• _Data for analysis_:
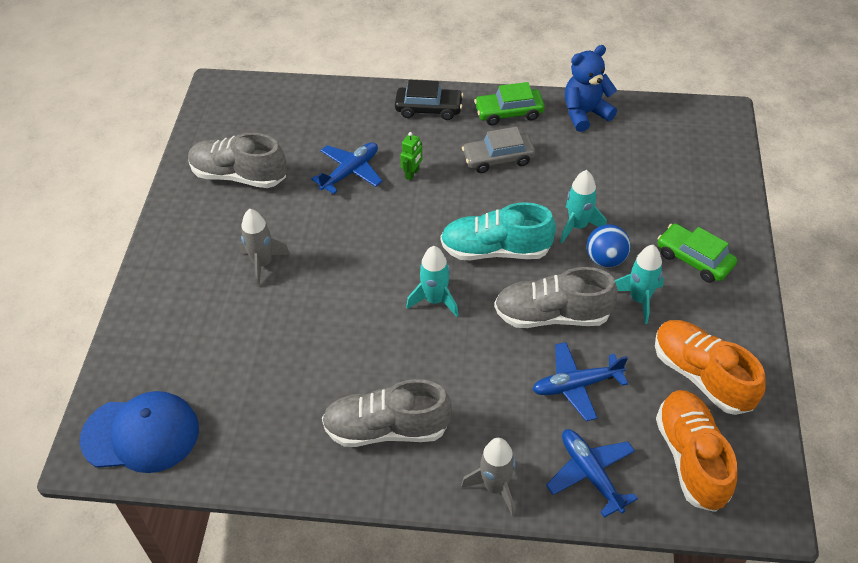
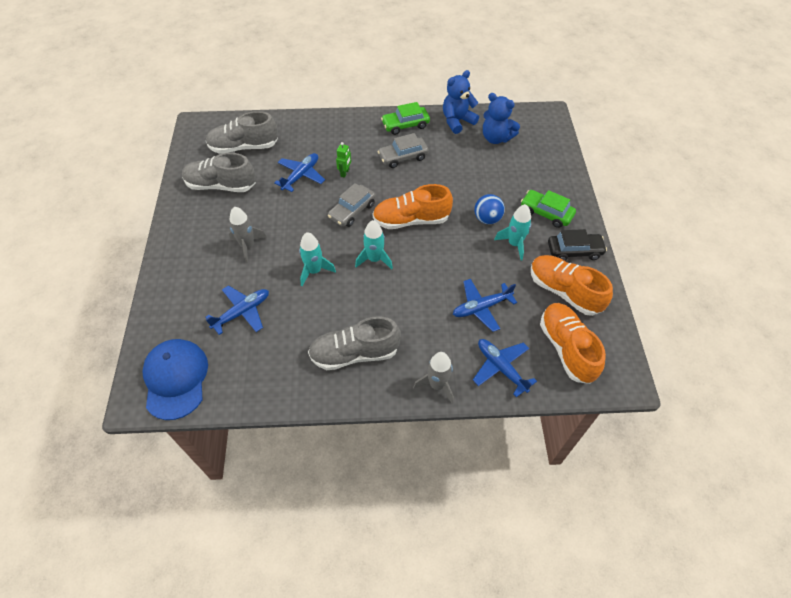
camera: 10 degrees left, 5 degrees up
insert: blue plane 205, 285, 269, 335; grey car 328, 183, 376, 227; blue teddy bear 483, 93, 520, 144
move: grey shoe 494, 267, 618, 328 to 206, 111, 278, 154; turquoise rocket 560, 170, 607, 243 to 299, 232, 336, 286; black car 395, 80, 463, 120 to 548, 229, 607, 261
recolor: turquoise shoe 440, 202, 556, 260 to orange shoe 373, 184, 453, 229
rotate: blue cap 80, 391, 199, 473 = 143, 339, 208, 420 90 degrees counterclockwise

• _Aim of the exercise_:
Lines that hold the word "blue" are the ones to copy from the entries above.

• _The answer_:
insert: blue plane 205, 285, 269, 335; grey car 328, 183, 376, 227; blue teddy bear 483, 93, 520, 144
rotate: blue cap 80, 391, 199, 473 = 143, 339, 208, 420 90 degrees counterclockwise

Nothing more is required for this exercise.